Beneath this instruction is a listing; print exactly the lines in it starting at the line that contains "(271, 578) = (645, 176): turquoise" and going through the line that contains "(858, 373) = (255, 363): turquoise".

-- Opening Marker --

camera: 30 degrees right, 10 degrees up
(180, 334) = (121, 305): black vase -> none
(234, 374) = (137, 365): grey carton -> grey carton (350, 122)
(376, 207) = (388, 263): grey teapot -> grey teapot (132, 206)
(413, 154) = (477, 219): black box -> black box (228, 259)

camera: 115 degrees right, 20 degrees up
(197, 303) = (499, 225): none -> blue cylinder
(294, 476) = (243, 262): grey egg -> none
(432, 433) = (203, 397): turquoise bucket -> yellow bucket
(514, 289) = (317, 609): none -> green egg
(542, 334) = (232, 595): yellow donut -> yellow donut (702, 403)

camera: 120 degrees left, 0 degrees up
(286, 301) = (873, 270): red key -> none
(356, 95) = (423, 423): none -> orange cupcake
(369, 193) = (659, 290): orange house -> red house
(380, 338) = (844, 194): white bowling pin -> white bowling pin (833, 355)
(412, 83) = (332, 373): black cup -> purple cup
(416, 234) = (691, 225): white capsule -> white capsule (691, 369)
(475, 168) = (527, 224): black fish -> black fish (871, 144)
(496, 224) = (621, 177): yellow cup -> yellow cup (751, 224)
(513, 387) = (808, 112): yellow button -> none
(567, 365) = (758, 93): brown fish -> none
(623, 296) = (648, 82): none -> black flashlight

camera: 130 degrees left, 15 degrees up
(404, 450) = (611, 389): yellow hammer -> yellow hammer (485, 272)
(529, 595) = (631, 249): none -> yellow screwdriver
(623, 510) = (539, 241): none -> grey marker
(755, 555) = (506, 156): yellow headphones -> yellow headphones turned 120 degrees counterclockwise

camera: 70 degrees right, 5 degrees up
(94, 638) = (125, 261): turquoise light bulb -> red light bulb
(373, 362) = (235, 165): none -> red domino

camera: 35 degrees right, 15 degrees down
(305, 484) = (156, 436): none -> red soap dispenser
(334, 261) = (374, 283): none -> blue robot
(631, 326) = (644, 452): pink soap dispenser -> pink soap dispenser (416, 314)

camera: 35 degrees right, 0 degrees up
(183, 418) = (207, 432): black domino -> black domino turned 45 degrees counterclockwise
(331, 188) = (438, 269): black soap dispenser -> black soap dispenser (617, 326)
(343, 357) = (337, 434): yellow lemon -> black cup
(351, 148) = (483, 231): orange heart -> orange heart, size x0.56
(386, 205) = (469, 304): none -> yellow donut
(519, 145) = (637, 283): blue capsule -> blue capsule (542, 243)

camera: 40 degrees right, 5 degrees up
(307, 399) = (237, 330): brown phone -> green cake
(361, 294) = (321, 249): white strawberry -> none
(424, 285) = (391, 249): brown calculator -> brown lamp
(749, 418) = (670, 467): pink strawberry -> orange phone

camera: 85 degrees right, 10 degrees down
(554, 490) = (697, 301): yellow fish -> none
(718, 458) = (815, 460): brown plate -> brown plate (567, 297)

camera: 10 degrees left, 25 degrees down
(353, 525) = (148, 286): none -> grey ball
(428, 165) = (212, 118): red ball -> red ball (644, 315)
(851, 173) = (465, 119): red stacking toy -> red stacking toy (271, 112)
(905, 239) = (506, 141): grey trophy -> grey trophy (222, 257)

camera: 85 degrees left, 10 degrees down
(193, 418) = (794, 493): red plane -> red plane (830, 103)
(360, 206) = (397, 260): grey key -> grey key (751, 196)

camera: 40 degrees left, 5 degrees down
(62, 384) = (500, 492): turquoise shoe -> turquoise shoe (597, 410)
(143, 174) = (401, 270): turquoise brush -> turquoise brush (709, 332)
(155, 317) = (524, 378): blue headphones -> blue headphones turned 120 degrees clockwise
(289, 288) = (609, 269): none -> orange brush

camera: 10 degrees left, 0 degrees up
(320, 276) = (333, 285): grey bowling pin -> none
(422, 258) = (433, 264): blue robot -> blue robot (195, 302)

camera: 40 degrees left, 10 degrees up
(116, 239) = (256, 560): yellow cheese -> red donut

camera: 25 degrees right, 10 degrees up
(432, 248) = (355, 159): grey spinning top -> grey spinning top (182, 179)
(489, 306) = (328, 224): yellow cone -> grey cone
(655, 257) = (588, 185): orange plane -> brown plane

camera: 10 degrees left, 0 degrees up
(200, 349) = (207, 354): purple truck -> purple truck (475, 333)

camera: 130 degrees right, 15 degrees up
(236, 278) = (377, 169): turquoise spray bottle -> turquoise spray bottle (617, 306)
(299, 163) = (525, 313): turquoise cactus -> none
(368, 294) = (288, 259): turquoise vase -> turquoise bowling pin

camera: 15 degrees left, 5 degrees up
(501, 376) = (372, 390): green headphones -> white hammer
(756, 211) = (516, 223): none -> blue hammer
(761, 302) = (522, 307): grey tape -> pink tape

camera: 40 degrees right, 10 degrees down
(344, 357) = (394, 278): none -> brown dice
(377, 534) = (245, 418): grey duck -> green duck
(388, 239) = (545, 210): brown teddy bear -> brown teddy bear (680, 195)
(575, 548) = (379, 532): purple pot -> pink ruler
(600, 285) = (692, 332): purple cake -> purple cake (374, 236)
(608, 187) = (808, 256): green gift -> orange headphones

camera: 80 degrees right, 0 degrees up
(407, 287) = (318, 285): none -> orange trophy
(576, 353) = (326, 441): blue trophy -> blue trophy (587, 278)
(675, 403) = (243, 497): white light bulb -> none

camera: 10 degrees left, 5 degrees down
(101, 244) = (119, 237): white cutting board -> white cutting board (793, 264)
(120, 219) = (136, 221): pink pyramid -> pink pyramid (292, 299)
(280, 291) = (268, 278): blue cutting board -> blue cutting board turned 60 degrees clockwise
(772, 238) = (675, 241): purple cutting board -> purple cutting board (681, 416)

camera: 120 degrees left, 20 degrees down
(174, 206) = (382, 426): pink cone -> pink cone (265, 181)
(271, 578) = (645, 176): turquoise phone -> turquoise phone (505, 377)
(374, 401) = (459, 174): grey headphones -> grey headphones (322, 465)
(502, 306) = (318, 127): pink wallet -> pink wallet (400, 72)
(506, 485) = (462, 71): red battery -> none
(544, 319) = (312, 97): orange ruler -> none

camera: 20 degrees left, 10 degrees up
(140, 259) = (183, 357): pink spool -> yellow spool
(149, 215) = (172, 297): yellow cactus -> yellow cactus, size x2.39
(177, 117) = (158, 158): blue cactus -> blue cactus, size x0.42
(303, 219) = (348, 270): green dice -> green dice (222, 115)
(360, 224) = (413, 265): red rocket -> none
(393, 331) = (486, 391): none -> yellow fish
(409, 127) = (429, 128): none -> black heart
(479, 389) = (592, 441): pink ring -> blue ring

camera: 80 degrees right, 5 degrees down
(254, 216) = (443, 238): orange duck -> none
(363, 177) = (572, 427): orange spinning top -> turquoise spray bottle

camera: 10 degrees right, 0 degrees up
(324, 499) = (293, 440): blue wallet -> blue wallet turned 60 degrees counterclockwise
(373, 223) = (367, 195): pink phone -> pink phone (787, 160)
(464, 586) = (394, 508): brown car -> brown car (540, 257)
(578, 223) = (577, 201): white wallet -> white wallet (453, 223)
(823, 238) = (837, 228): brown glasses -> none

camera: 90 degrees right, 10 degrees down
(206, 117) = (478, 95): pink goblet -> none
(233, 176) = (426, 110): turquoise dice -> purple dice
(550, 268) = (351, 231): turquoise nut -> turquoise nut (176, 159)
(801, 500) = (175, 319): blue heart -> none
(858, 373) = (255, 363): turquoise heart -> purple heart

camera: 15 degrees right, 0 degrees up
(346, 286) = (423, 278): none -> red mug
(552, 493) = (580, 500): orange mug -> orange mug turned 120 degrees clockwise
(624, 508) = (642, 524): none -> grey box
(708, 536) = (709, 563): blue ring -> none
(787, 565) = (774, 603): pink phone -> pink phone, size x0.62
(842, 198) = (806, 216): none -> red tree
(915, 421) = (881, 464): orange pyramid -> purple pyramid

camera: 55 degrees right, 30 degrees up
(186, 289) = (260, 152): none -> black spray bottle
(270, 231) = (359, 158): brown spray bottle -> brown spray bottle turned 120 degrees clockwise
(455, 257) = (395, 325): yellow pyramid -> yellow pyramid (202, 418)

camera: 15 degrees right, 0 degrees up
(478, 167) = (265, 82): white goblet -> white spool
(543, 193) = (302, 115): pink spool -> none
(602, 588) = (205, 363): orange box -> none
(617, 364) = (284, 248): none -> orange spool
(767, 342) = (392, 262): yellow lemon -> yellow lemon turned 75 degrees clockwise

-- Closing Marker --

EXERCISE OUTPUT ▸
(271, 578) = (645, 176): turquoise phone -> turquoise phone (505, 377)
(374, 401) = (459, 174): grey headphones -> grey headphones (322, 465)
(502, 306) = (318, 127): pink wallet -> pink wallet (400, 72)
(506, 485) = (462, 71): red battery -> none
(544, 319) = (312, 97): orange ruler -> none

camera: 20 degrees left, 10 degrees up
(140, 259) = (183, 357): pink spool -> yellow spool
(149, 215) = (172, 297): yellow cactus -> yellow cactus, size x2.39
(177, 117) = (158, 158): blue cactus -> blue cactus, size x0.42
(303, 219) = (348, 270): green dice -> green dice (222, 115)
(360, 224) = (413, 265): red rocket -> none
(393, 331) = (486, 391): none -> yellow fish
(409, 127) = (429, 128): none -> black heart
(479, 389) = (592, 441): pink ring -> blue ring

camera: 80 degrees right, 5 degrees down
(254, 216) = (443, 238): orange duck -> none
(363, 177) = (572, 427): orange spinning top -> turquoise spray bottle

camera: 10 degrees right, 0 degrees up
(324, 499) = (293, 440): blue wallet -> blue wallet turned 60 degrees counterclockwise
(373, 223) = (367, 195): pink phone -> pink phone (787, 160)
(464, 586) = (394, 508): brown car -> brown car (540, 257)
(578, 223) = (577, 201): white wallet -> white wallet (453, 223)
(823, 238) = (837, 228): brown glasses -> none

camera: 90 degrees right, 10 degrees down
(206, 117) = (478, 95): pink goblet -> none
(233, 176) = (426, 110): turquoise dice -> purple dice
(550, 268) = (351, 231): turquoise nut -> turquoise nut (176, 159)
(801, 500) = (175, 319): blue heart -> none
(858, 373) = (255, 363): turquoise heart -> purple heart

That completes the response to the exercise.